> [WORK ORDER]
Report the number of lines in the records below that hold "button", and leave out everything else.
Top of PROVIDED INFORMATION
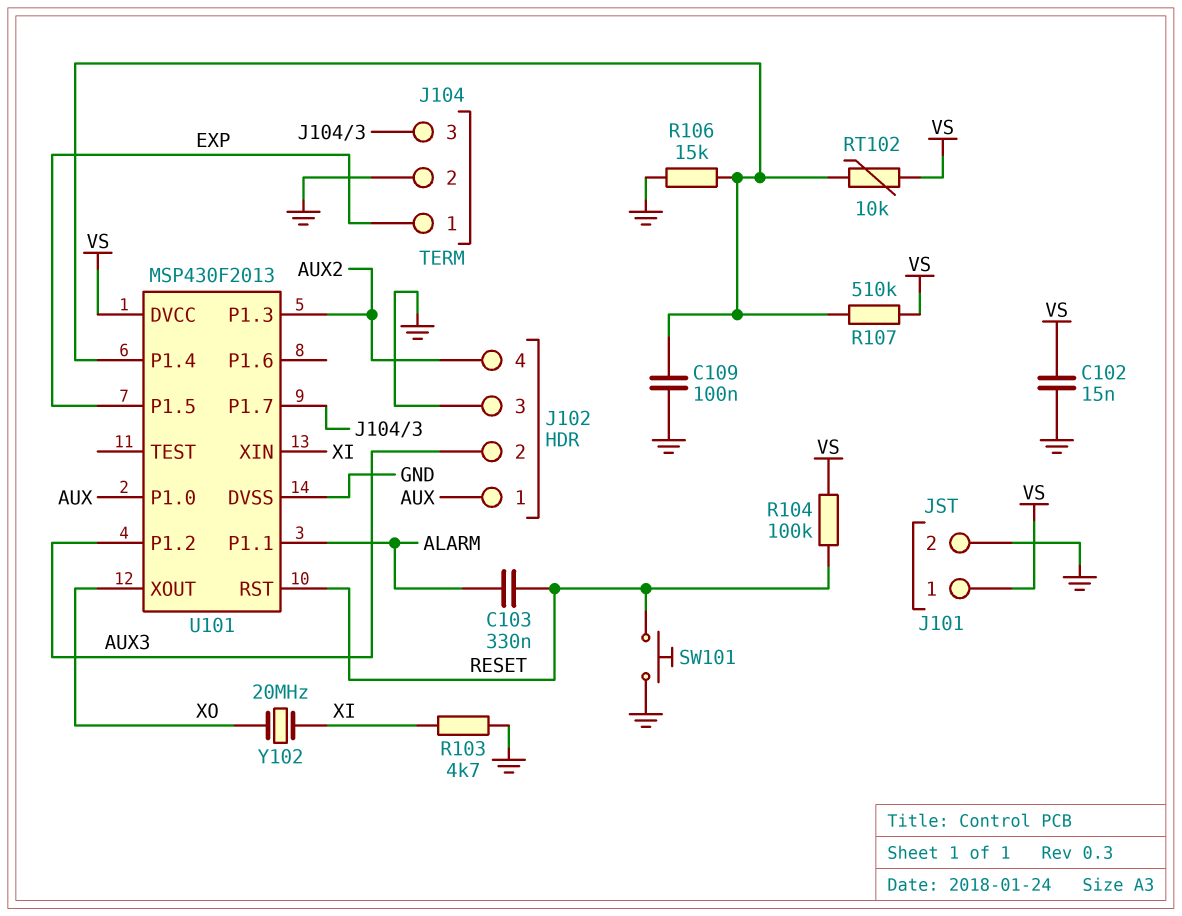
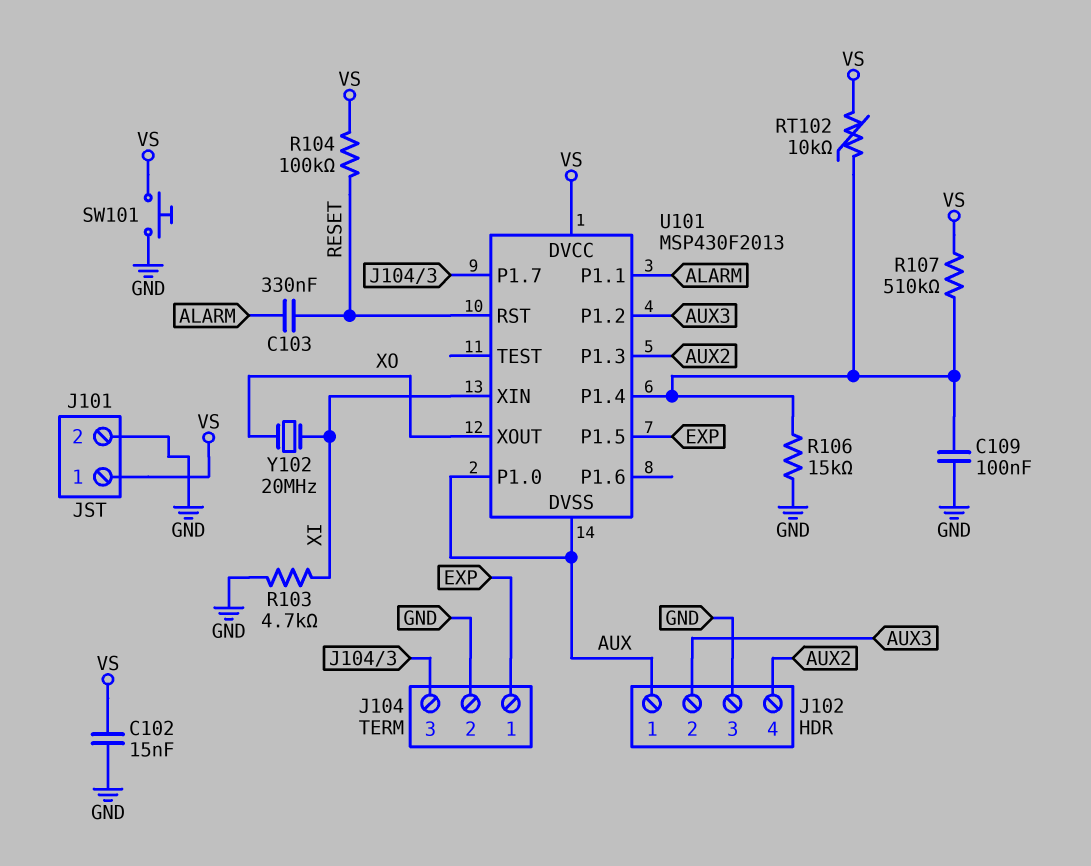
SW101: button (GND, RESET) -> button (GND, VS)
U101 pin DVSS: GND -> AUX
Bottom of PROVIDED INFORMATION
Top of PROVIDED INFORMATION
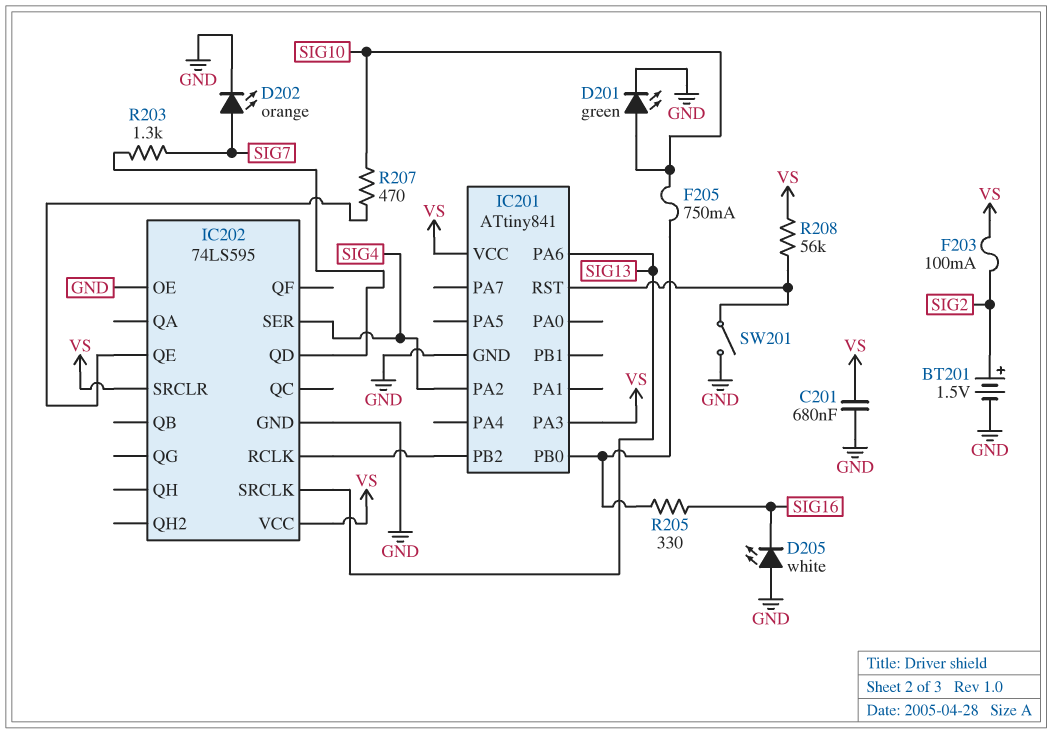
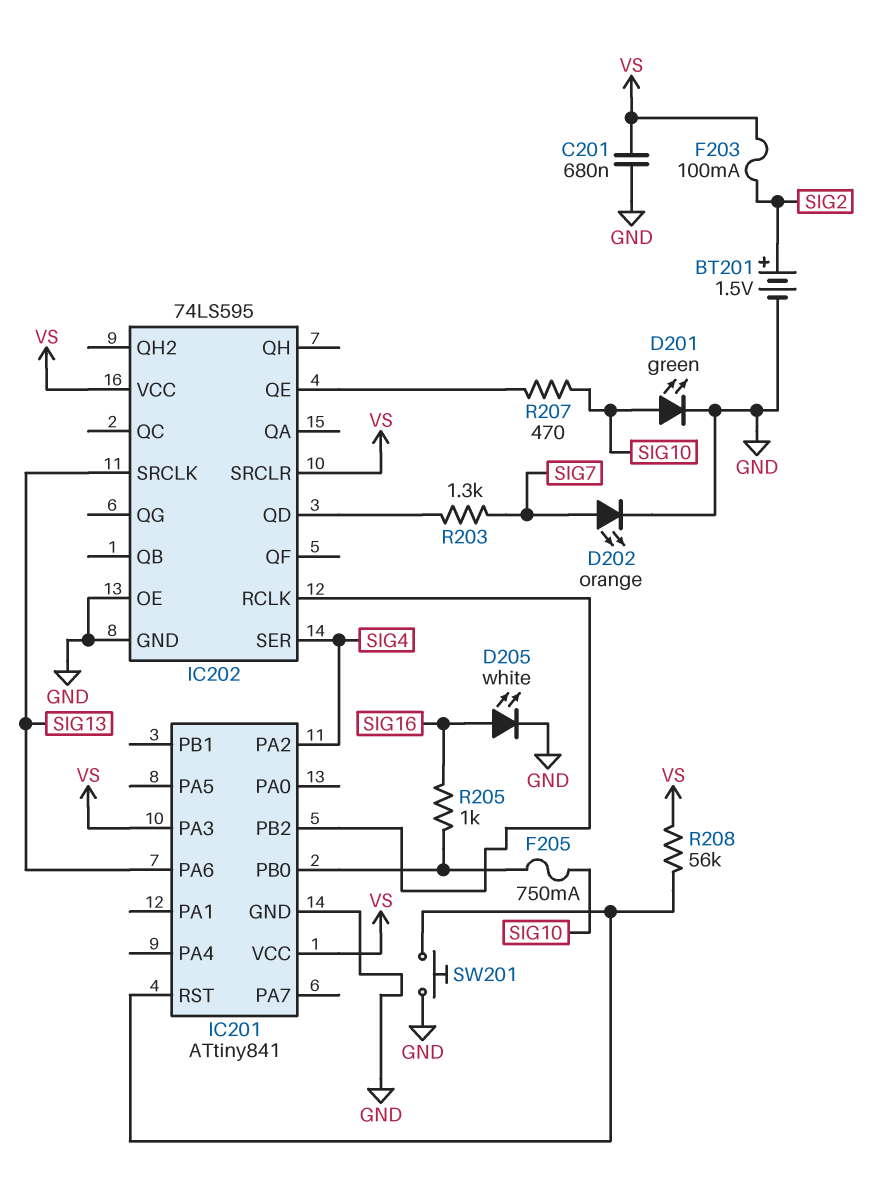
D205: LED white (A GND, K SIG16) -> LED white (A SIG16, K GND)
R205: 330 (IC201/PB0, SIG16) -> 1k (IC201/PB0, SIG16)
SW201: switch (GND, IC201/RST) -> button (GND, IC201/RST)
Bottom of PROVIDED INFORMATION
> [YOUR SOLUTION]
2